Work to be completed =>
Copy the data starting at the line containing "Return the (x, y)" and ending at the line containing "coupler (792, 898)", requests included, and offset every coordinate in the answers by -72.

Record excerpts =>
———

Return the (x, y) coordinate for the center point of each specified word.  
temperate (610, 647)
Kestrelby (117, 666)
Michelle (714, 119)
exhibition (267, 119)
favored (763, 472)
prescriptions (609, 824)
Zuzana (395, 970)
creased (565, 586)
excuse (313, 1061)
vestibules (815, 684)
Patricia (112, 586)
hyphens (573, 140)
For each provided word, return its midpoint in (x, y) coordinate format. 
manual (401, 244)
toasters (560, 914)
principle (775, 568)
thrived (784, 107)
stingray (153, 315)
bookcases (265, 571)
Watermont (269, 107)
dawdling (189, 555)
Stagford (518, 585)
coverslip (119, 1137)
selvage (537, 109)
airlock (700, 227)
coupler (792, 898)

———

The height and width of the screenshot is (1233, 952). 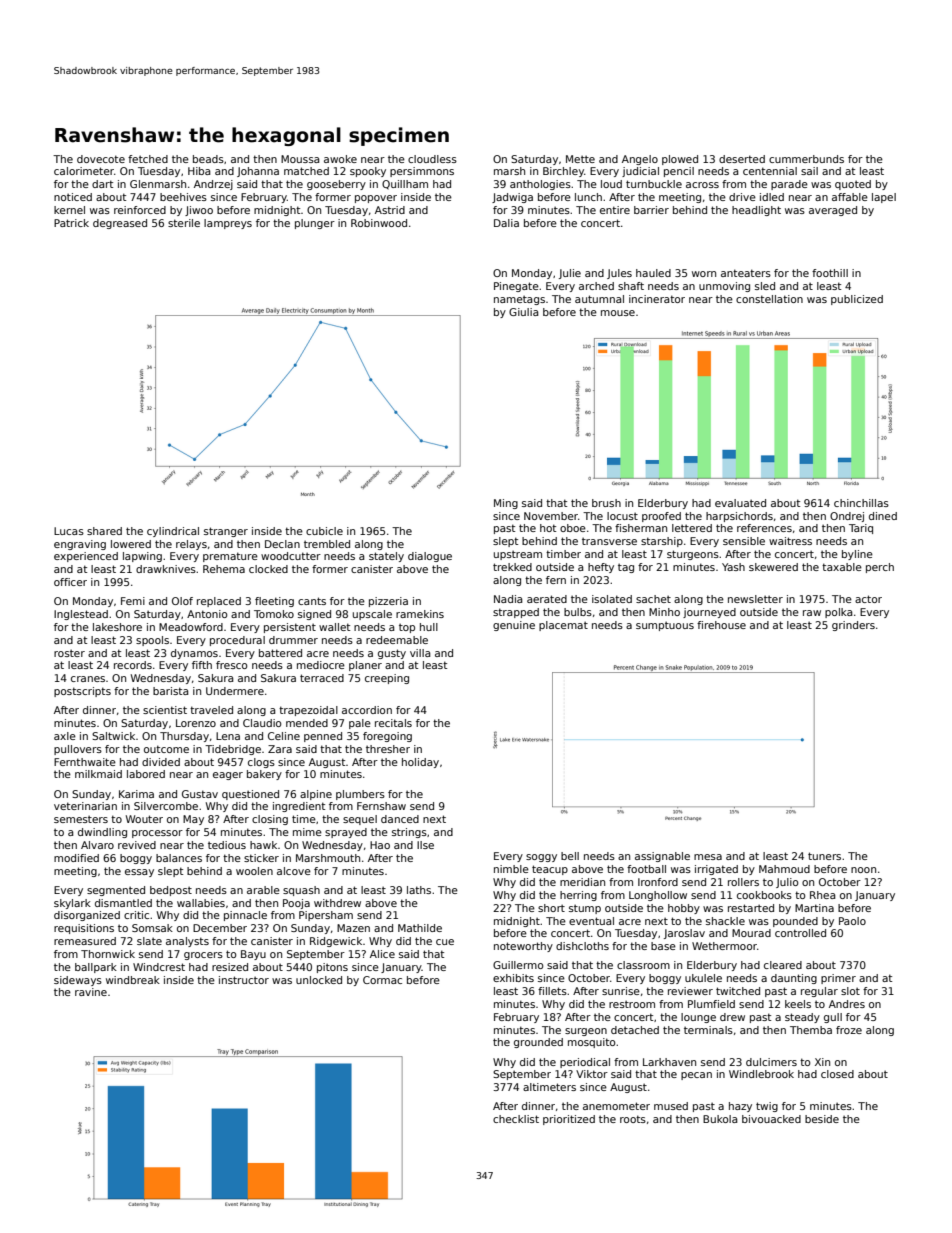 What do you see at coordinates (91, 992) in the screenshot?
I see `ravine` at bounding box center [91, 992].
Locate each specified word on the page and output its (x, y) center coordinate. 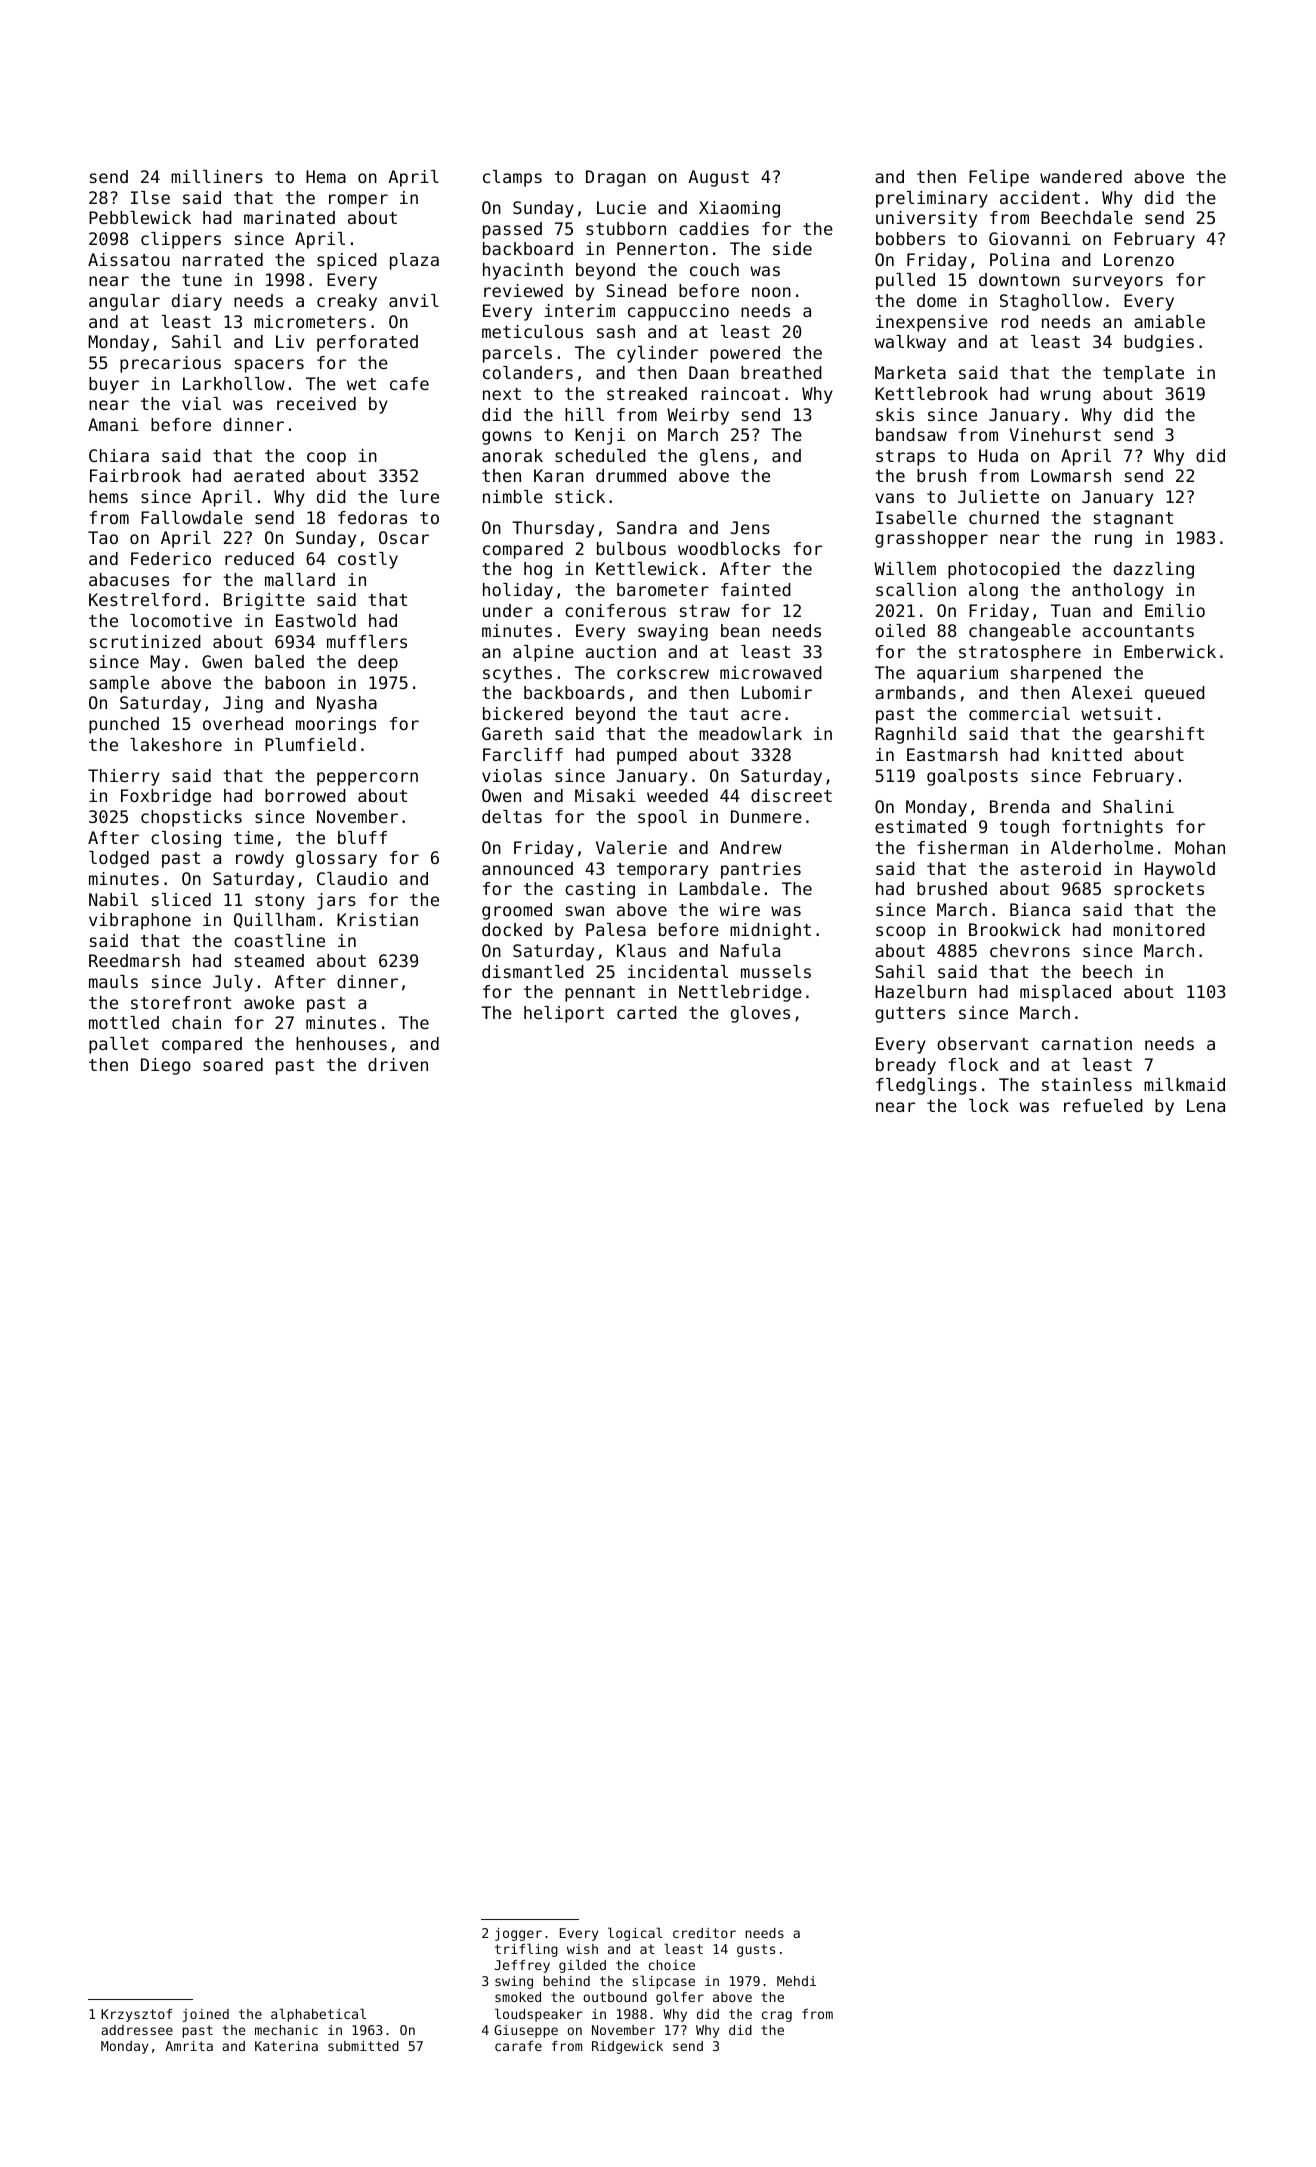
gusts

———

Task response =>
Return the (x, y) coordinate for the center point of each specified word.  
temperate (538, 575)
Kestrelby (45, 594)
Michelle (642, 47)
exhibition (195, 47)
favored (691, 400)
prescriptions (537, 752)
Zuzana (323, 898)
creased (493, 514)
excuse (241, 989)
vestibules (743, 612)
Patricia (40, 514)
hyphens (501, 68)
For each provided word, return its midpoint in (x, y) coordinate format. 
manual (329, 172)
toasters (488, 842)
principle (703, 496)
thrived (712, 35)
stingray (81, 243)
bookcases (193, 499)
Watermont (197, 35)
dawdling (117, 483)
Stagford (446, 513)
coverslip (47, 1065)
selvage (465, 37)
airlock (628, 155)
coupler (720, 826)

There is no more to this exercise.